Activity:
Print, from the listing below, the lines starting at the line containing "C6: 100nF (GND, VCC) -> 1uF (GND, VCC)" and ending at the line containing "R5: 43k (DIS, U1/OUT) -> 91k (DIS, U1/OUT)", exactly as they stand, and print nothing else.

++++++++

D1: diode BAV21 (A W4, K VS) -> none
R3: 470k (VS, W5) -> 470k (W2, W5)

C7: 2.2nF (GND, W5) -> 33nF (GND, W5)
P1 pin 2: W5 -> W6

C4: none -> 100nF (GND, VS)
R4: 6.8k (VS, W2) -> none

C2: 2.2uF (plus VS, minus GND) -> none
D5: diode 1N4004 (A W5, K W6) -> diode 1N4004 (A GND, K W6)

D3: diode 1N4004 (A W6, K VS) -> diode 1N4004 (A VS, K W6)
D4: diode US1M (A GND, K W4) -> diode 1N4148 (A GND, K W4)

++++++++

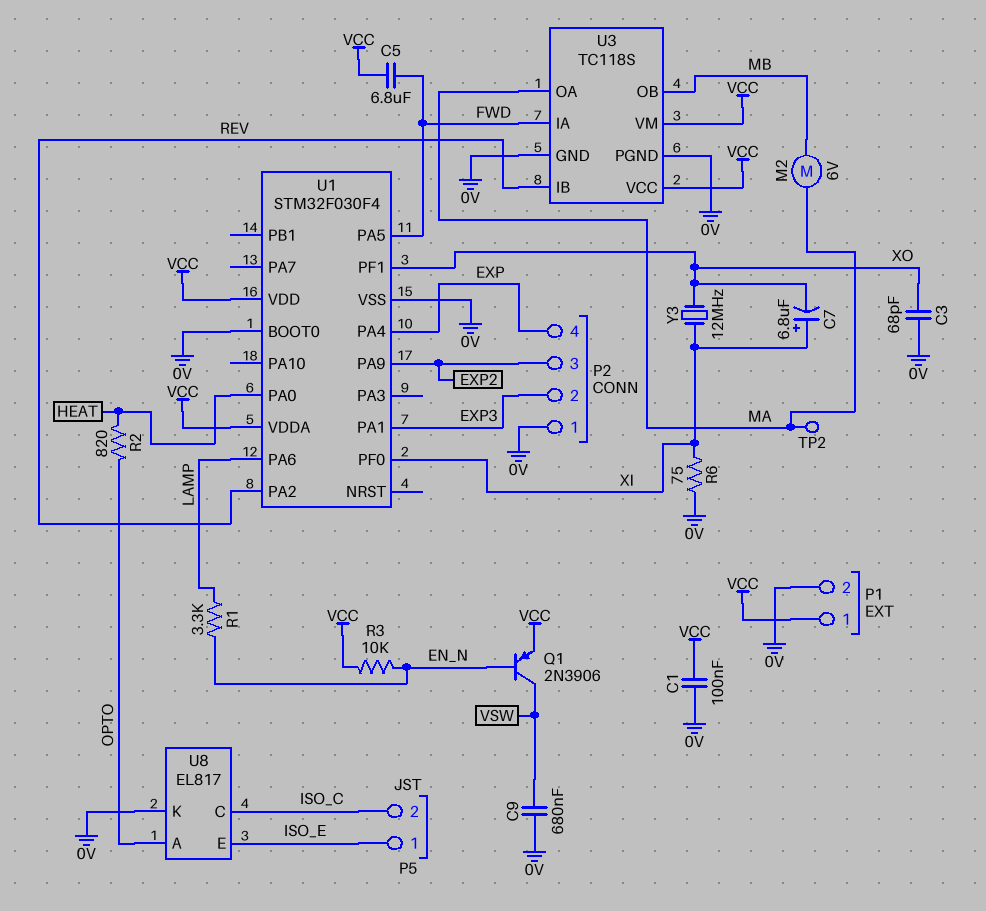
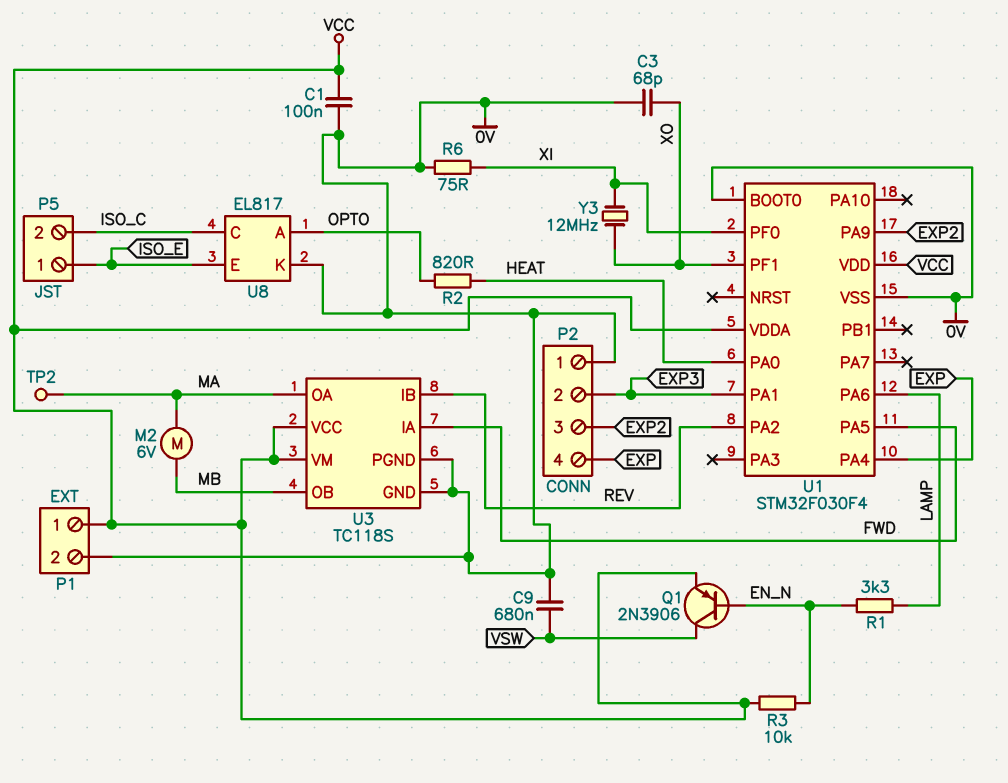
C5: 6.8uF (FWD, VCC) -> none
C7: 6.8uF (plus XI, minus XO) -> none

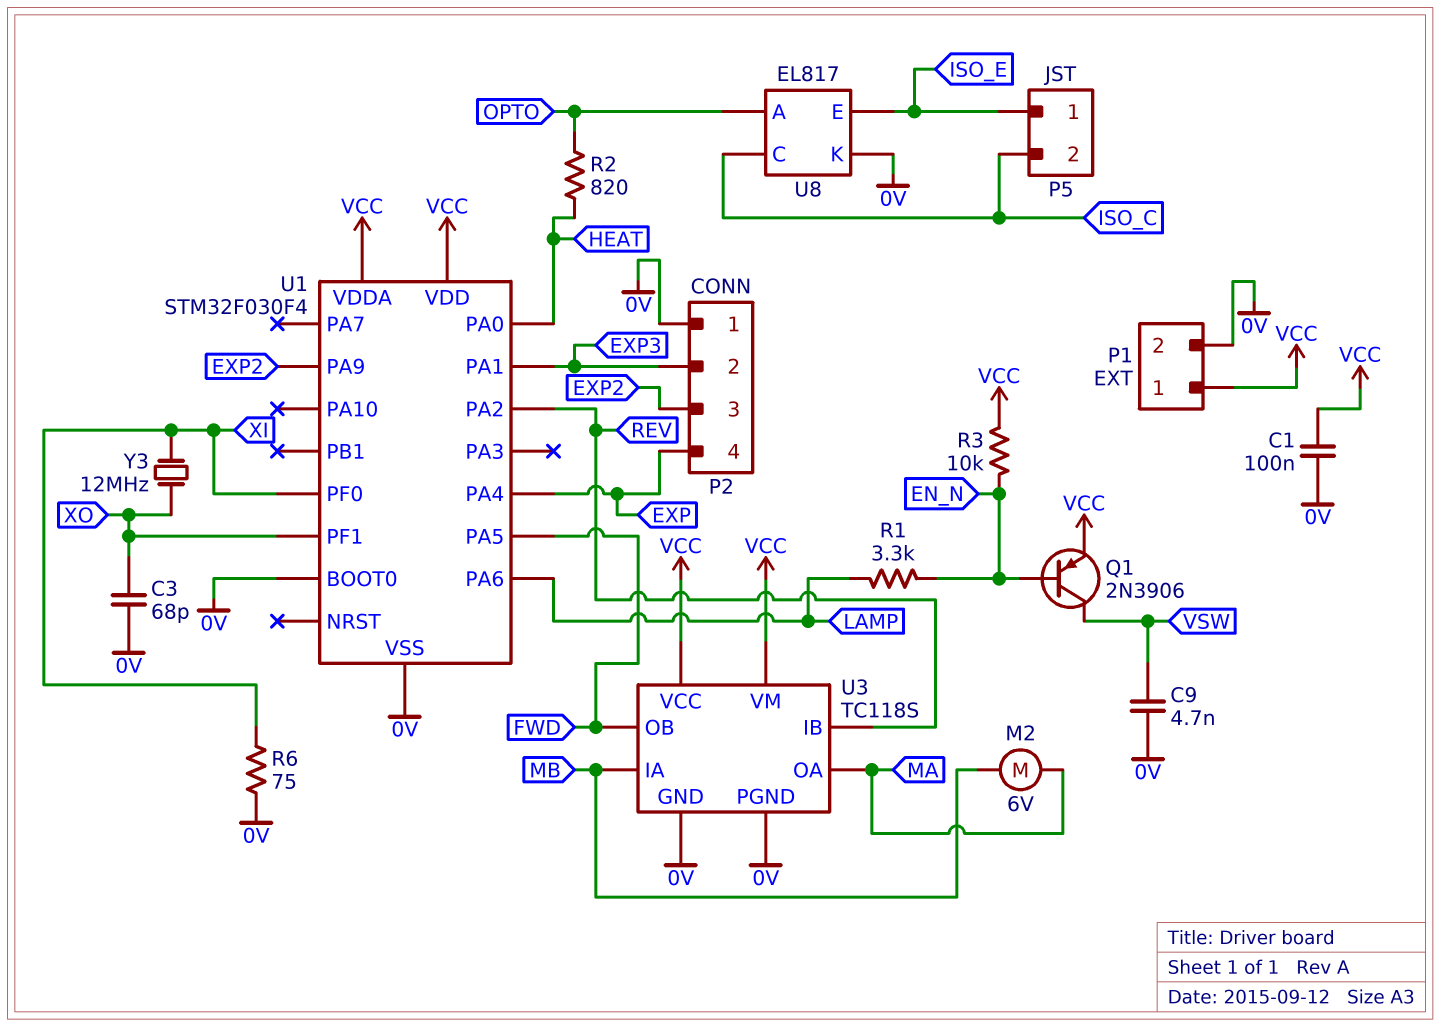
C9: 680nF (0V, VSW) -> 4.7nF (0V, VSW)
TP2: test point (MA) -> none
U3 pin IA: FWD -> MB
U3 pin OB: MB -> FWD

++++++++

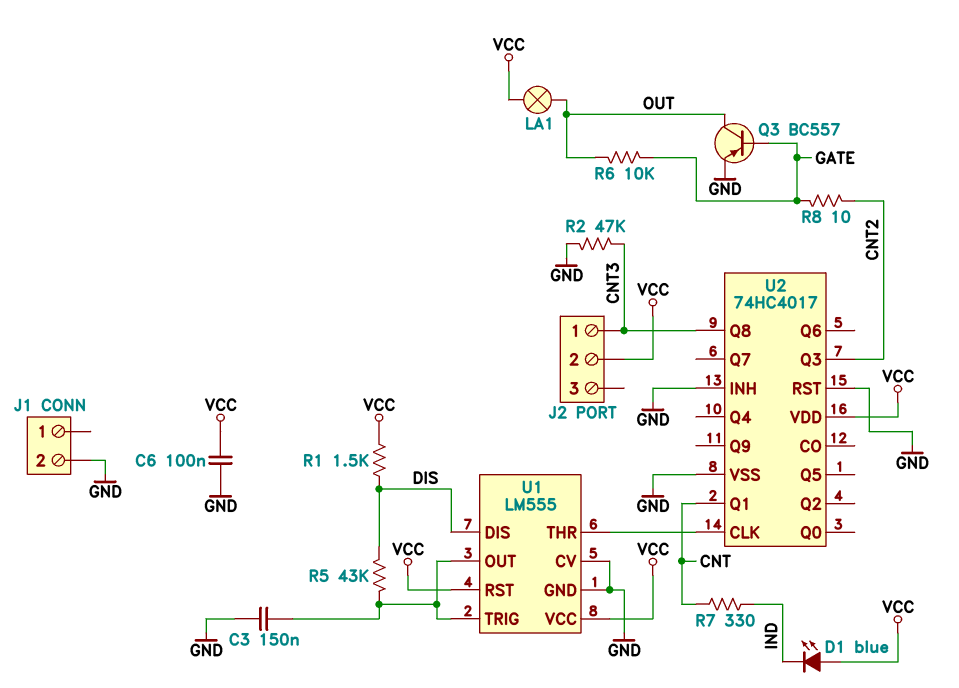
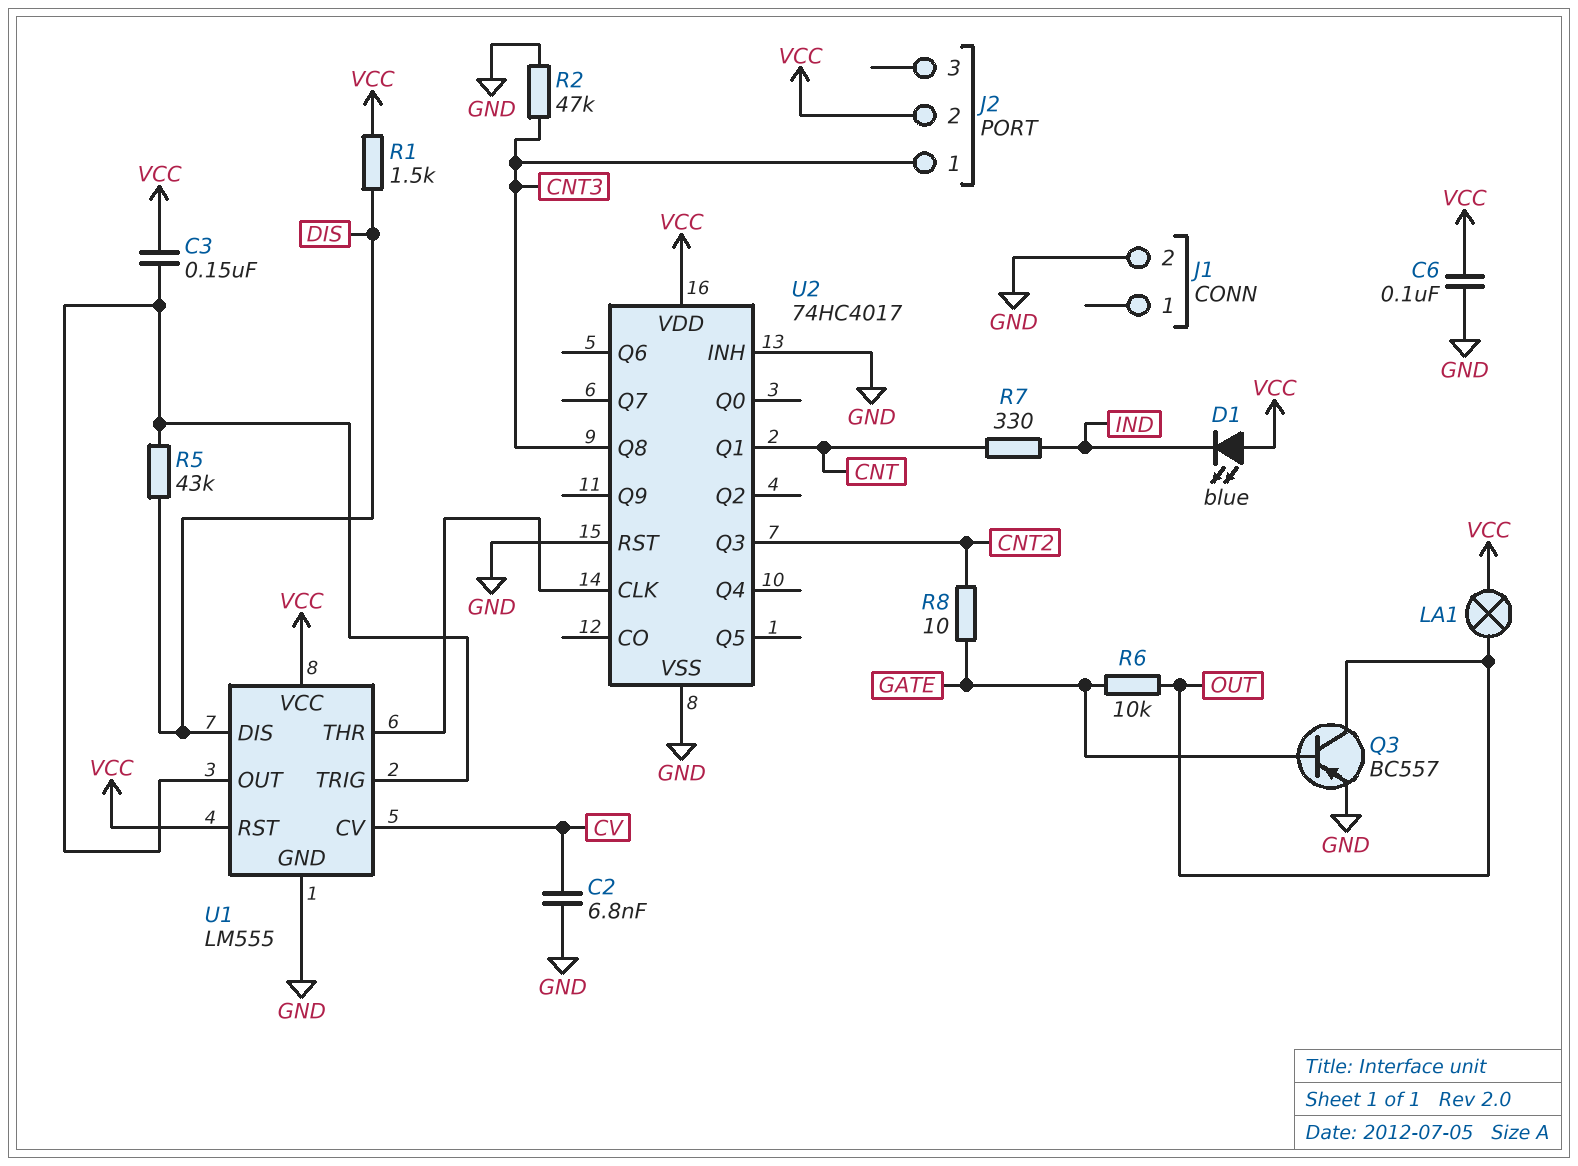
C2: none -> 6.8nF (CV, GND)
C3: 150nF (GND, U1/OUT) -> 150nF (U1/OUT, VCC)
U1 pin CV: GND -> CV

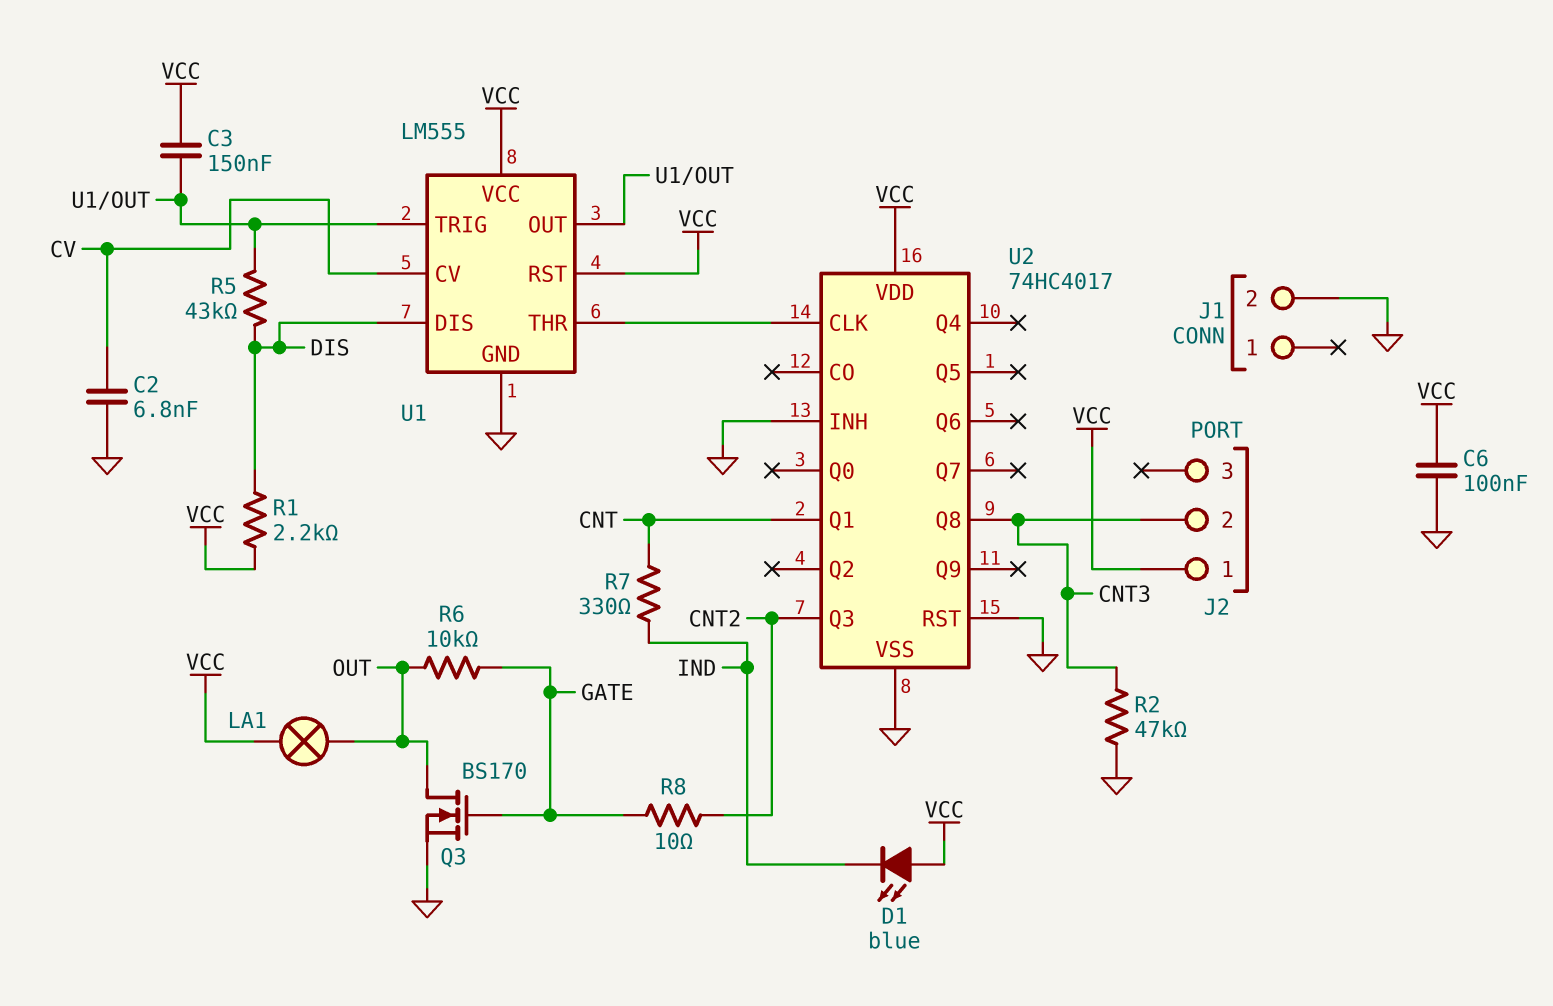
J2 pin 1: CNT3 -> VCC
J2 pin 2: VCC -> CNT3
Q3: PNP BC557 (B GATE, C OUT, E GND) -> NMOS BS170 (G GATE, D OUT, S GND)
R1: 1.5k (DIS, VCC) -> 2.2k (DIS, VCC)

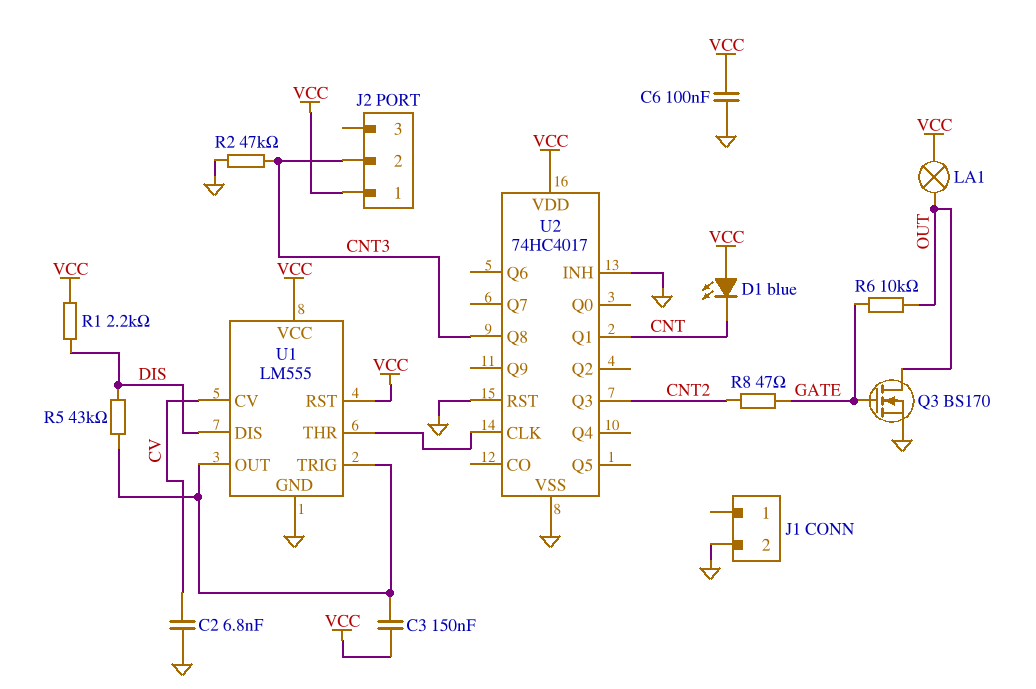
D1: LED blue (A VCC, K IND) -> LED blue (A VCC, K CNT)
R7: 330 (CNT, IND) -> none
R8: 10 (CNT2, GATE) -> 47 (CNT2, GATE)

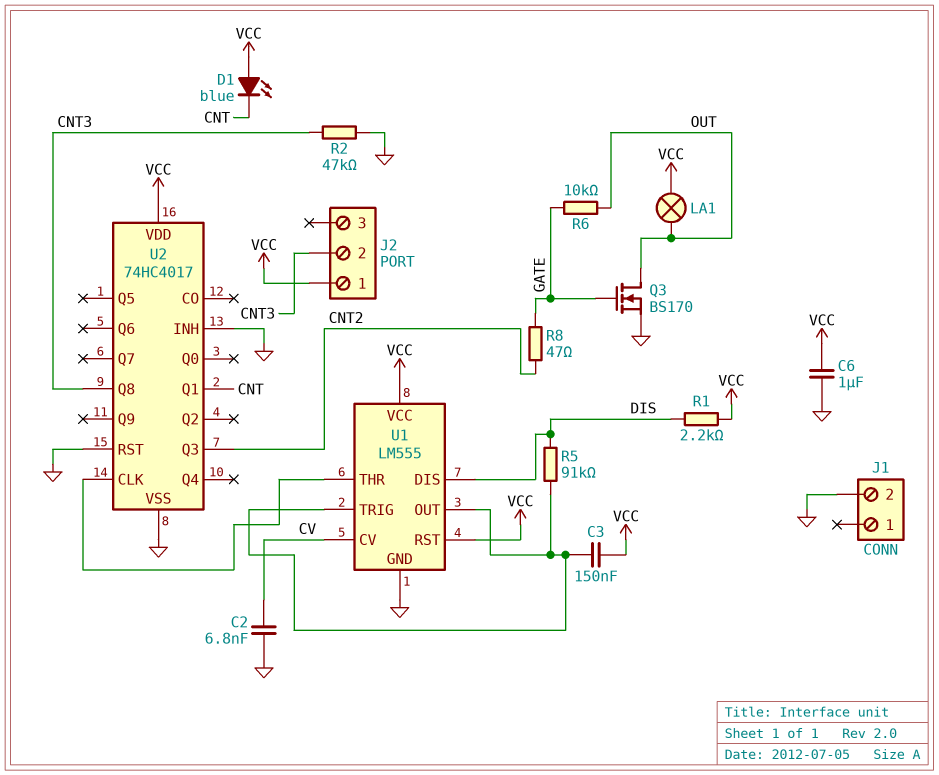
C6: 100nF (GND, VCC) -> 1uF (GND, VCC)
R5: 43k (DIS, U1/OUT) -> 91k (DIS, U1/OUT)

++++++++

Solution:
C6: 100nF (GND, VCC) -> 1uF (GND, VCC)
R5: 43k (DIS, U1/OUT) -> 91k (DIS, U1/OUT)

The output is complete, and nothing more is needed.